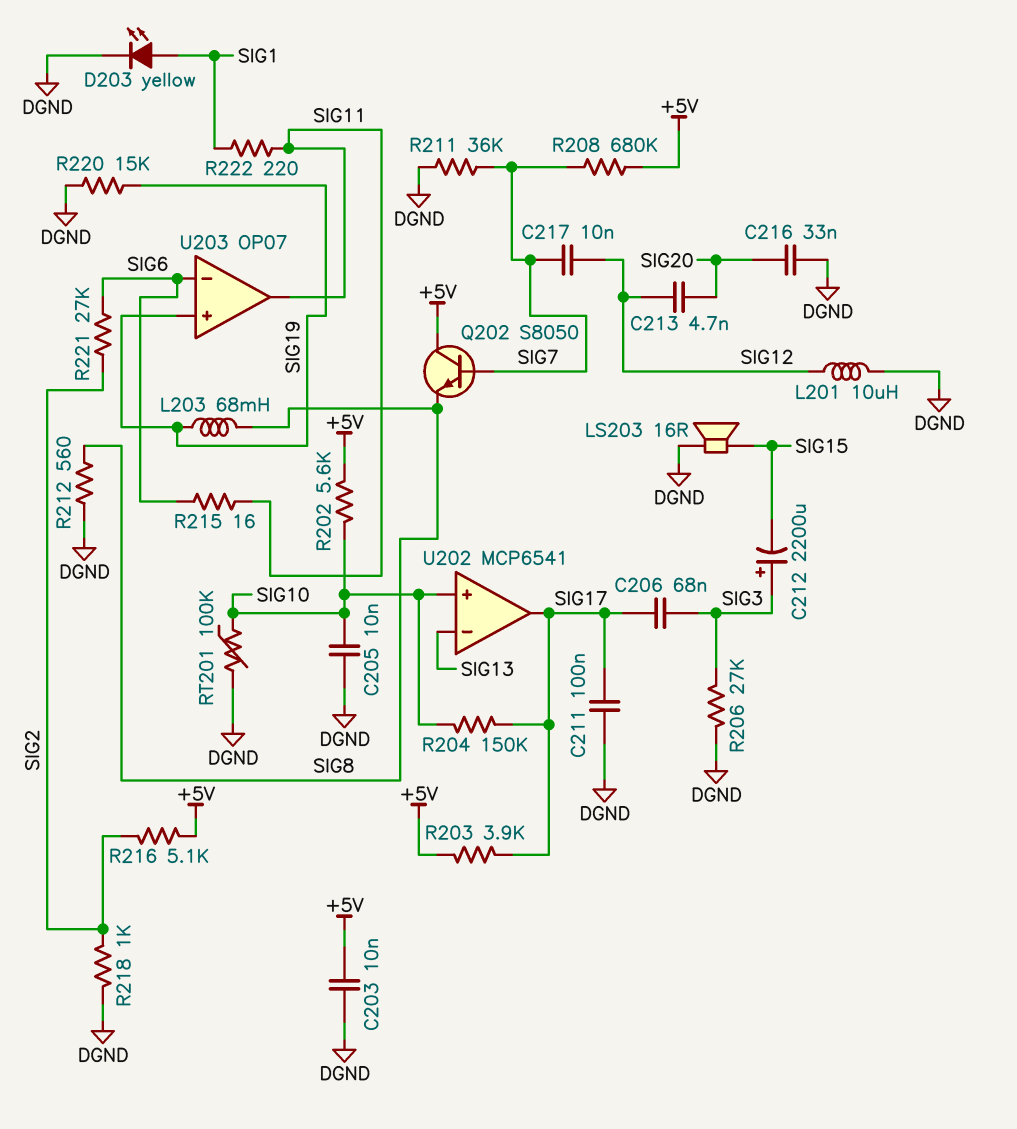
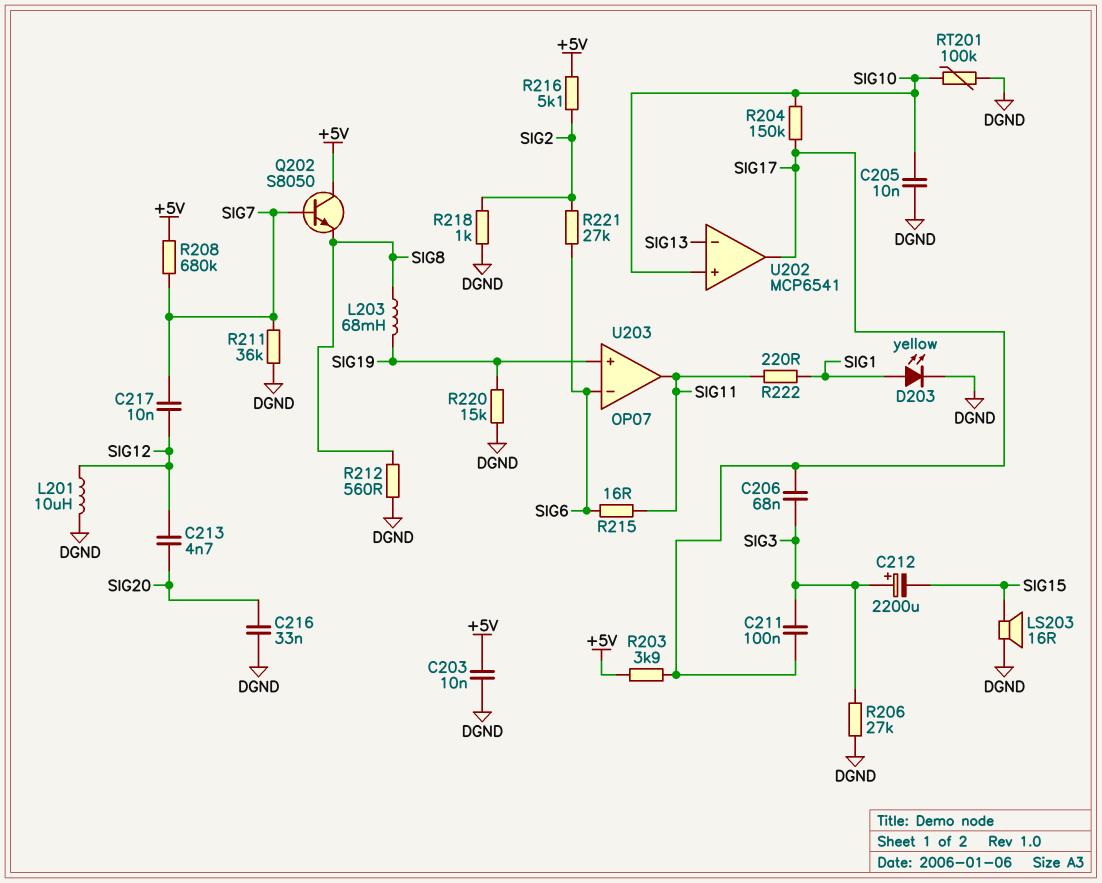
C211: 100nF (DGND, SIG17) -> 100nF (SIG3, SIG17)
R202: 5.6k (+5V, SIG10) -> none

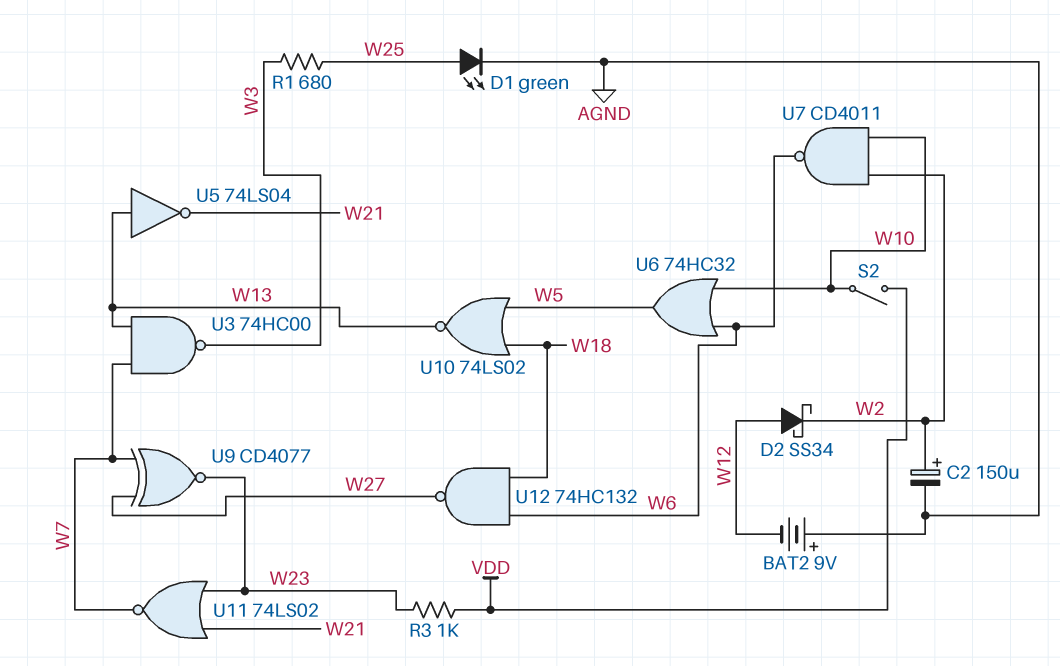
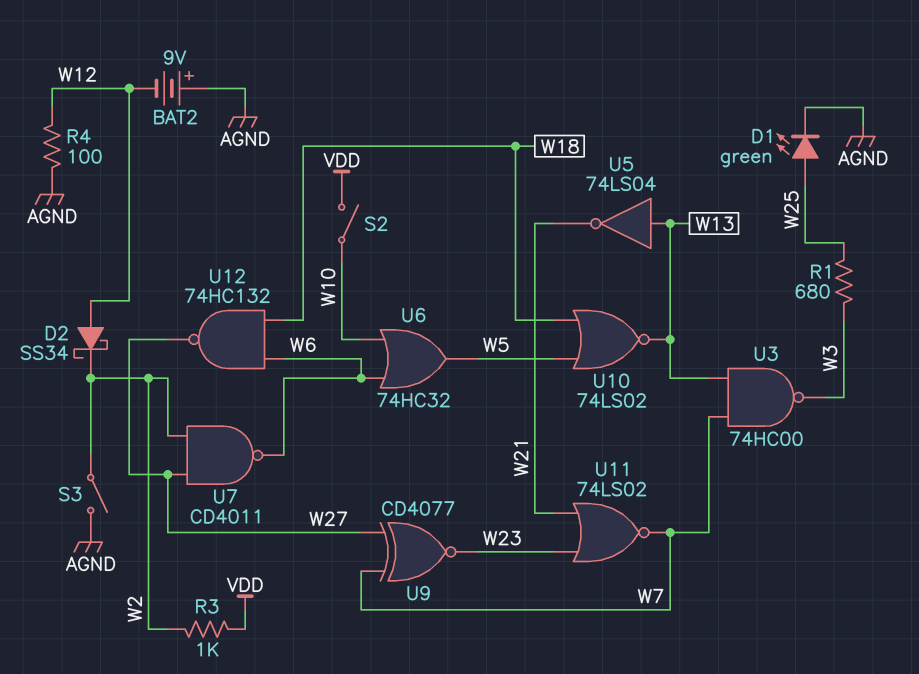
C2: 150uF (plus W2, minus AGND) -> none
R3: 1k (VDD, W23) -> 1k (VDD, W2)
R4: none -> 100 (AGND, W12)
S3: none -> switch (AGND, W2)
U7: NAND CD4011 (in W2, in W10, out W6) -> NAND CD4011 (in W2, in W27, out W6)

**WORK TO COMPLETE**
Copy the data verbatim, skipping any image it holds.

**SOLUTION FOR THIS PROBLEM**
C211: 100nF (DGND, SIG17) -> 100nF (SIG3, SIG17)
R202: 5.6k (+5V, SIG10) -> none

C2: 150uF (plus W2, minus AGND) -> none
R3: 1k (VDD, W23) -> 1k (VDD, W2)
R4: none -> 100 (AGND, W12)
S3: none -> switch (AGND, W2)
U7: NAND CD4011 (in W2, in W10, out W6) -> NAND CD4011 (in W2, in W27, out W6)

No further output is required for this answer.